Directions: Locate every line in the records below that holds the word "degrees" and return each one.

(Data provided begins)

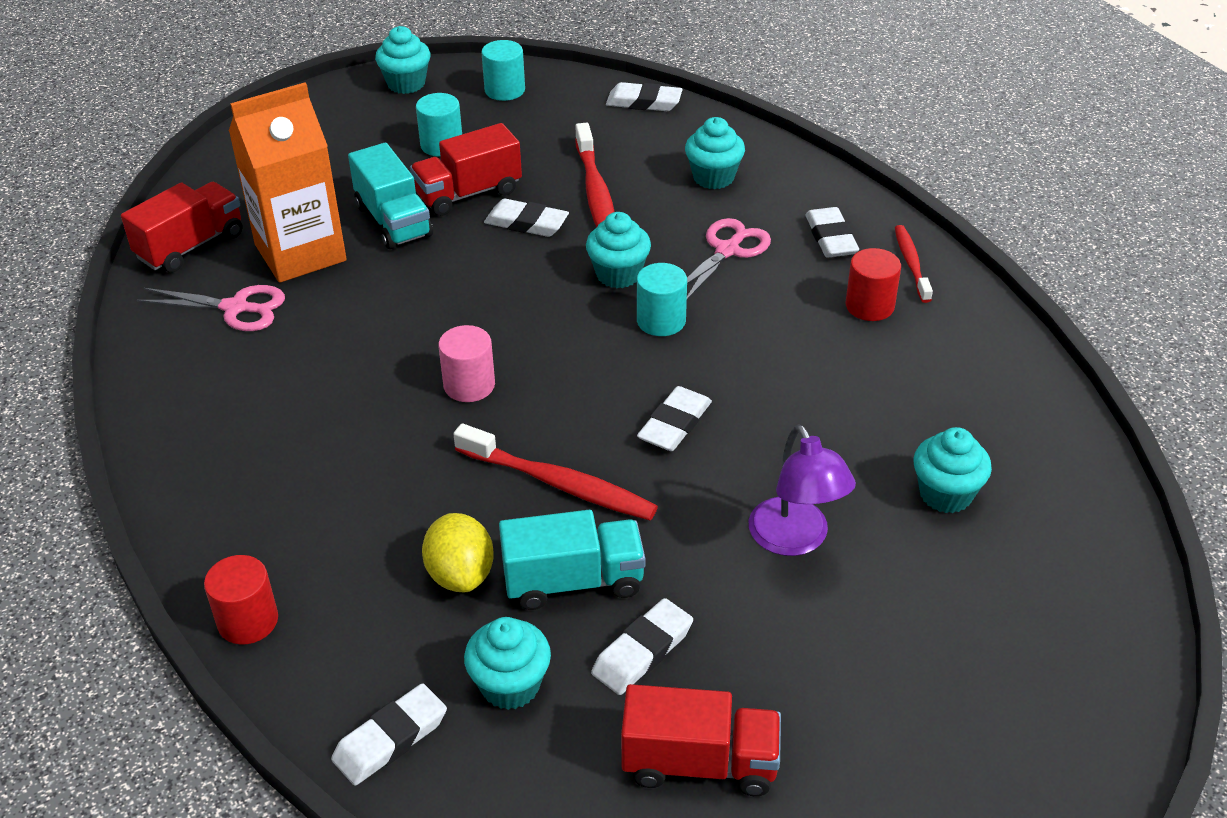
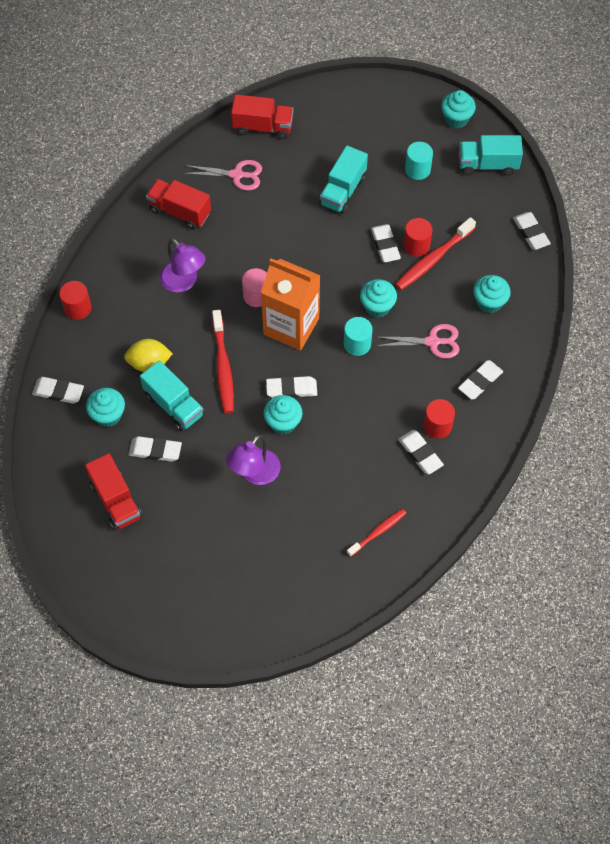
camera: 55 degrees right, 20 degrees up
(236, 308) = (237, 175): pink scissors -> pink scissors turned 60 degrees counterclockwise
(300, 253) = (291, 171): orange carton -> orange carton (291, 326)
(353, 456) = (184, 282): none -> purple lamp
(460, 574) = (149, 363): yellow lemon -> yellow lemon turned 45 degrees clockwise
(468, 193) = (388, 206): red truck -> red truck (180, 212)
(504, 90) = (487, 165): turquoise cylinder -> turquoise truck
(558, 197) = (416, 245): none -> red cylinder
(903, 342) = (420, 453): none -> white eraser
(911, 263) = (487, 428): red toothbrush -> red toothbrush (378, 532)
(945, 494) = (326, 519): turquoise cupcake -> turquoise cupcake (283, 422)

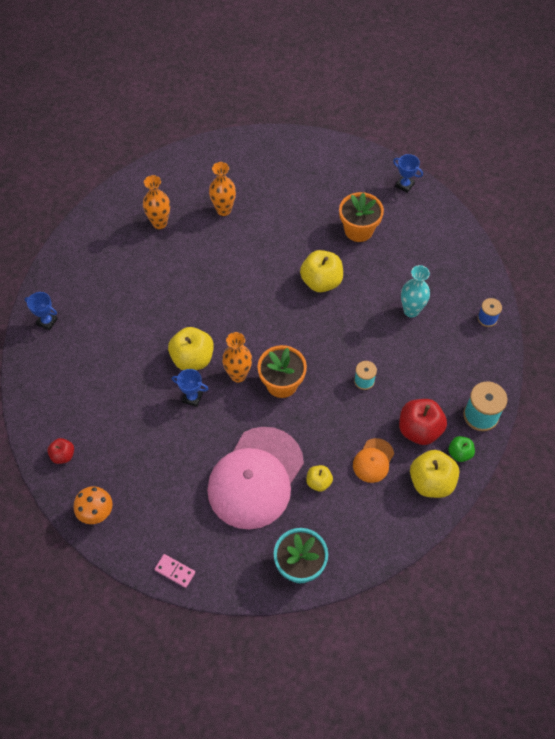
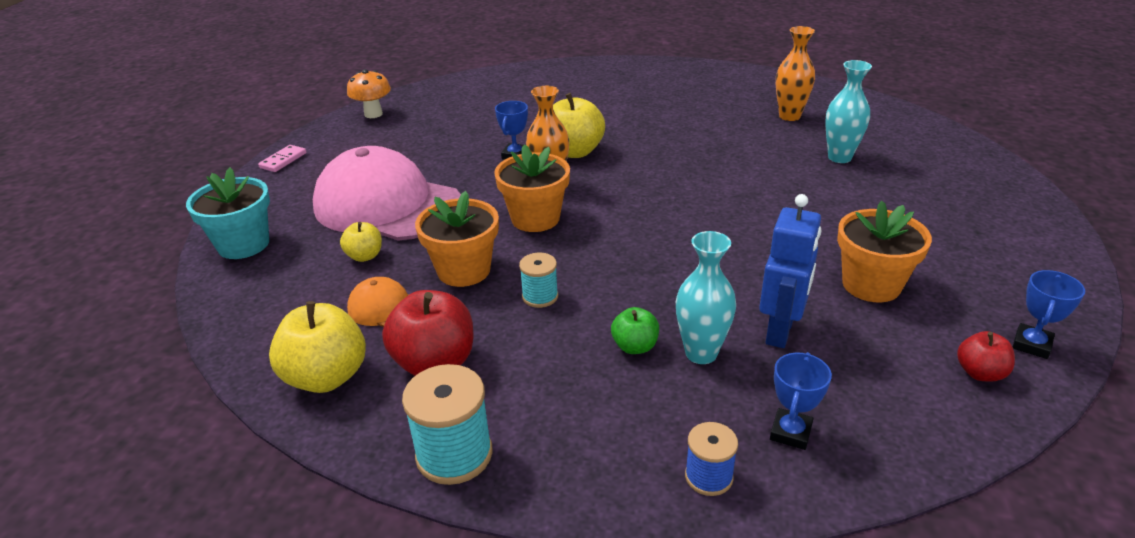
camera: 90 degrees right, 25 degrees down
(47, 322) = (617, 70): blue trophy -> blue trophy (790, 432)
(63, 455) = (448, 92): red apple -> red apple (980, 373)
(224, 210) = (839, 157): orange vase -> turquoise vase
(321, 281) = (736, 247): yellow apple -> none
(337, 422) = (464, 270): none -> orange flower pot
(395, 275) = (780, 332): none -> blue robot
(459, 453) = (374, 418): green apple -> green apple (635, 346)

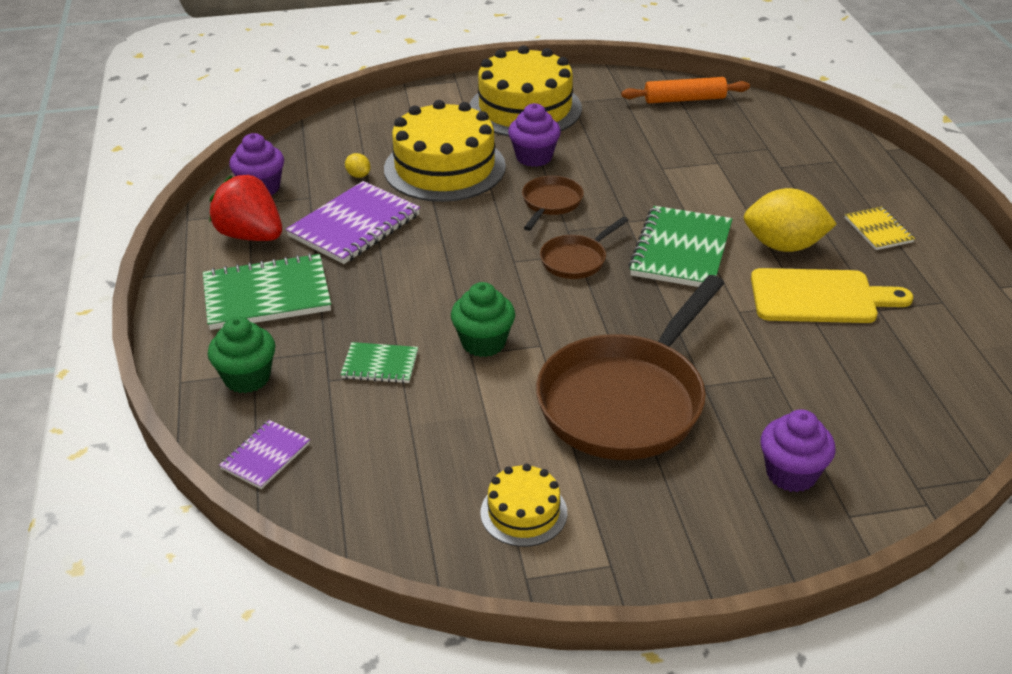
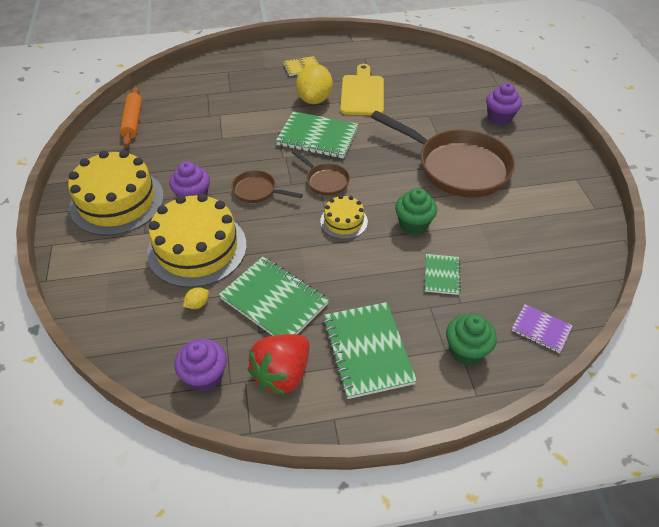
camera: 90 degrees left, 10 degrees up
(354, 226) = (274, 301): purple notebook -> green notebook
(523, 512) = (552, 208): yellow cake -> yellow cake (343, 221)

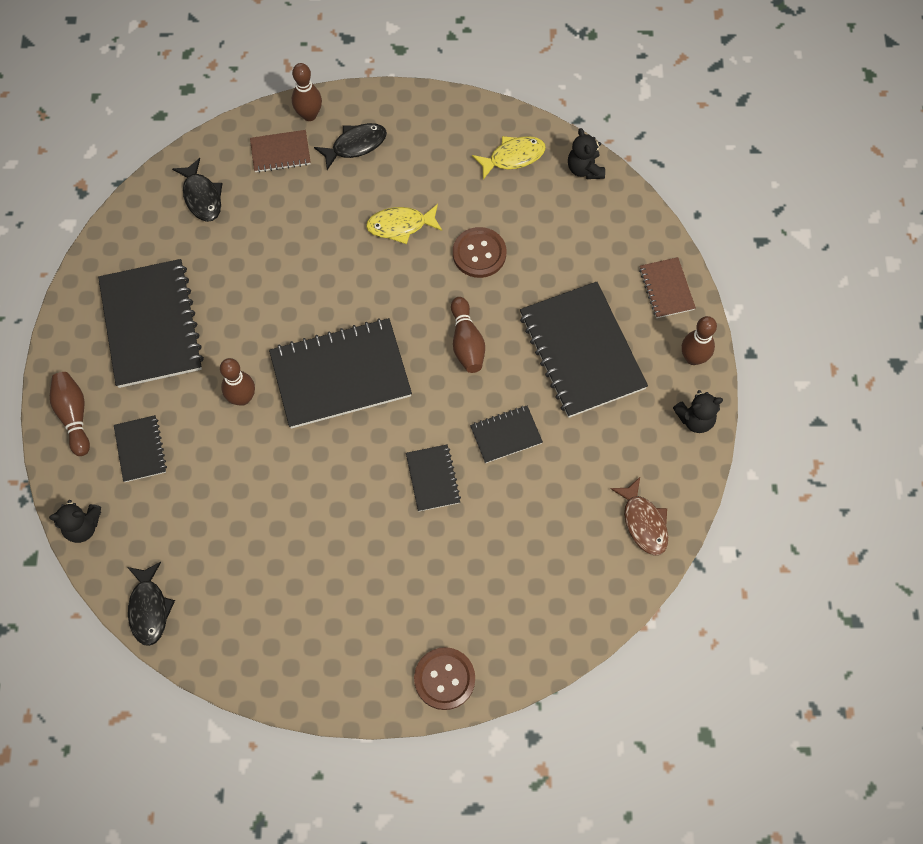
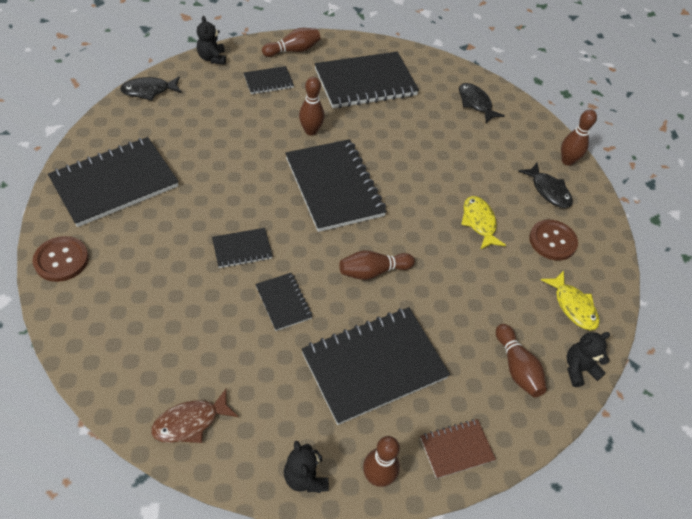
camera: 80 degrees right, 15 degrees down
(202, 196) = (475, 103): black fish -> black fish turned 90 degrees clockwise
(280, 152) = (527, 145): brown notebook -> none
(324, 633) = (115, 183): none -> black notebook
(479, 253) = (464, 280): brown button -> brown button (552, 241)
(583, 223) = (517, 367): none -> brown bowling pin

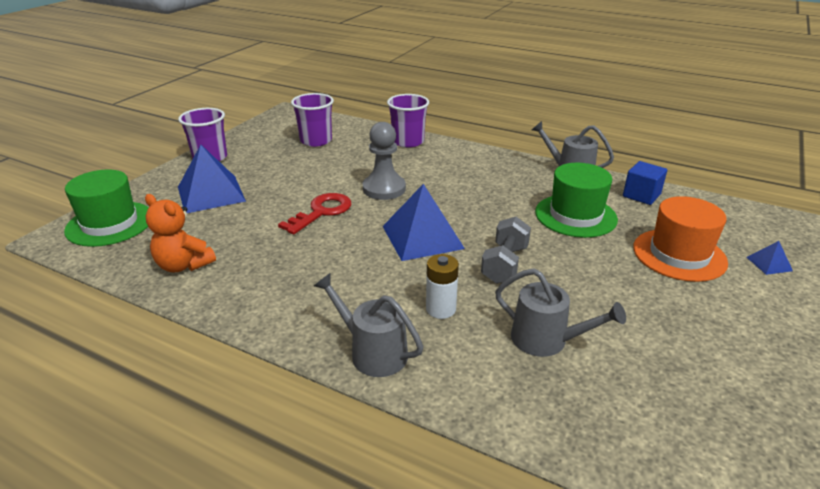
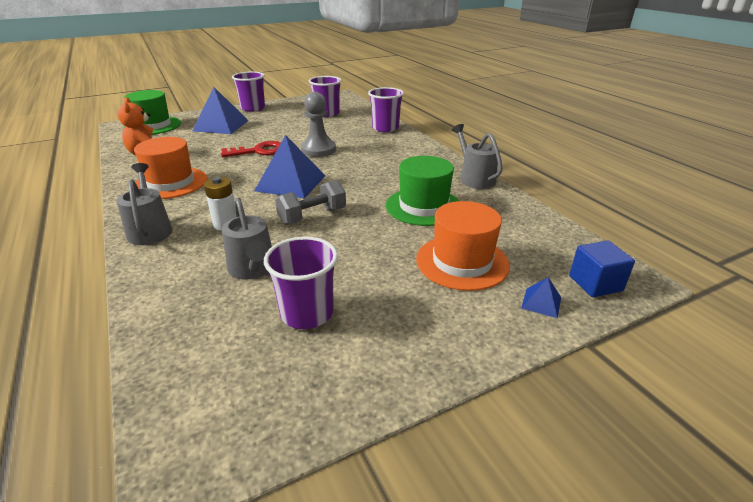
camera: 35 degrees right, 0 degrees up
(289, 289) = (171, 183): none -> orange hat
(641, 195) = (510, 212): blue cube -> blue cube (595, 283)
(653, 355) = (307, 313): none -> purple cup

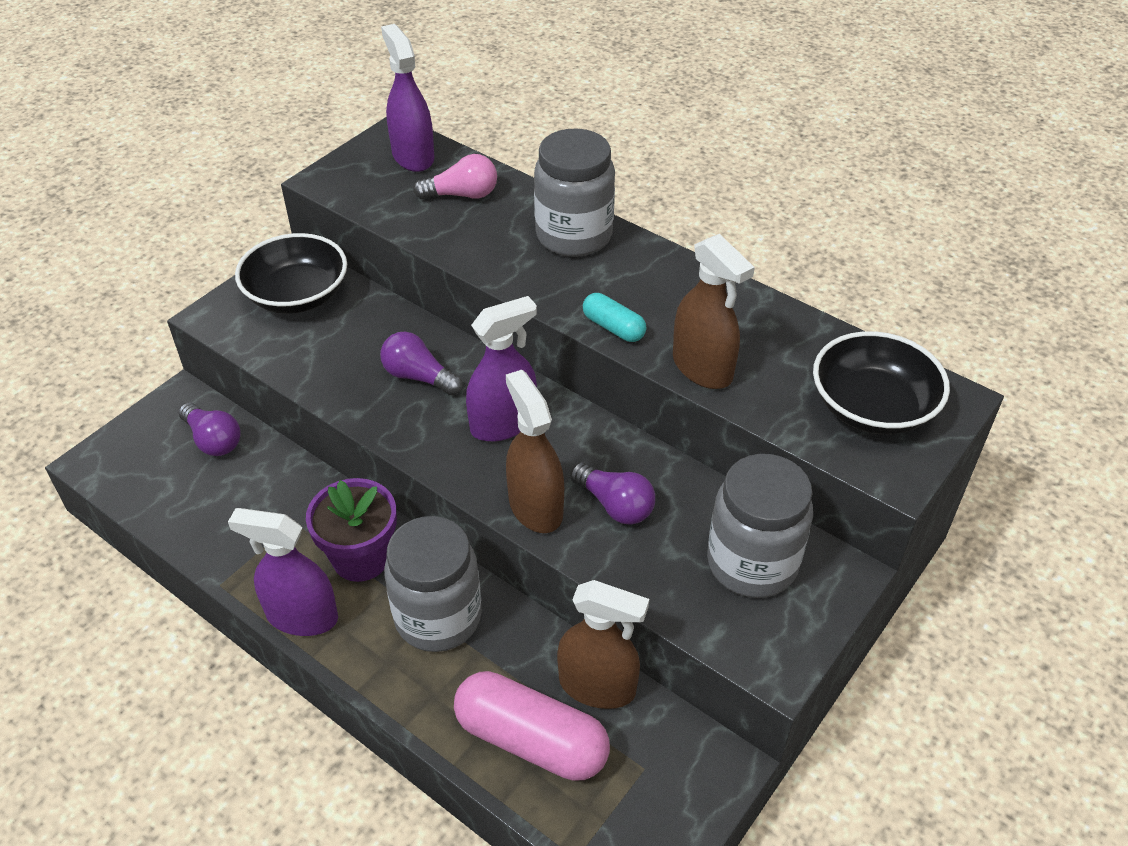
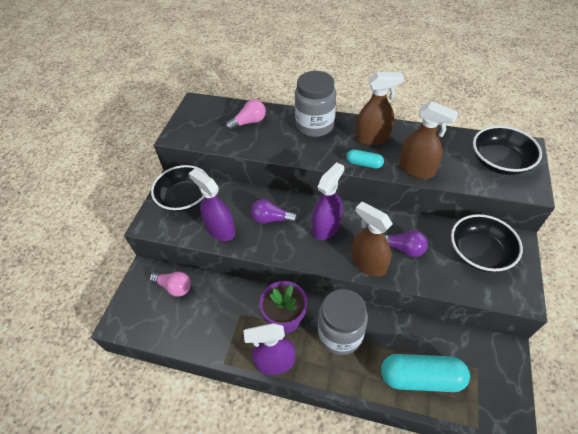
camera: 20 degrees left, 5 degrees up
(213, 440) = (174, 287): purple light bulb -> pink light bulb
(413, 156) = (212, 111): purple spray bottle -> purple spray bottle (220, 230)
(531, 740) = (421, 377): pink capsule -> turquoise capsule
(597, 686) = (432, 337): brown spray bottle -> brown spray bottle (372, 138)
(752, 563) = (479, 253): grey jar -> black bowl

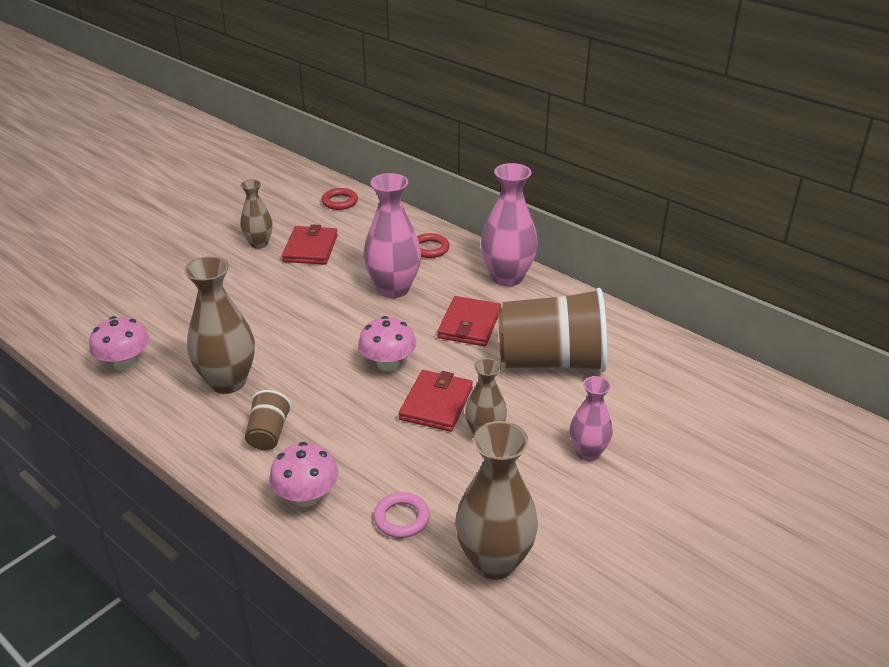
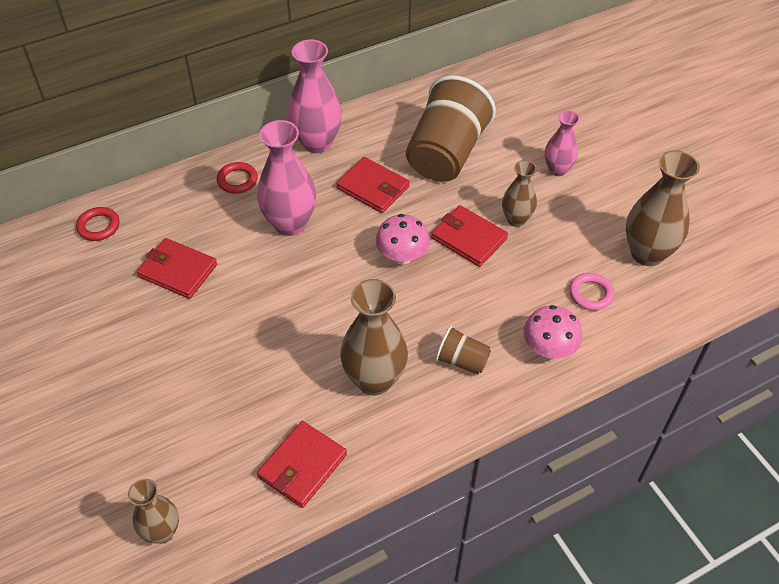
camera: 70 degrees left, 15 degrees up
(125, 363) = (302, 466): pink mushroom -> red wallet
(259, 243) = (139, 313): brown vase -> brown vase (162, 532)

(Data provided ends)

Output:
camera: 55 degrees right, 20 degrees up
(236, 308) = (237, 175): pink scissors -> pink scissors turned 60 degrees counterclockwise
(460, 574) = (149, 363): yellow lemon -> yellow lemon turned 45 degrees clockwise
camera: 90 degrees right, 25 degrees down
camera: 90 degrees left, 10 degrees up
camera: 80 degrees right, 15 degrees down
(202, 196) = (475, 103): black fish -> black fish turned 90 degrees clockwise
camera: 35 degrees right, 0 degrees up
camera: 20 degrees left, 5 degrees up
camera: 70 degrees left, 15 degrees up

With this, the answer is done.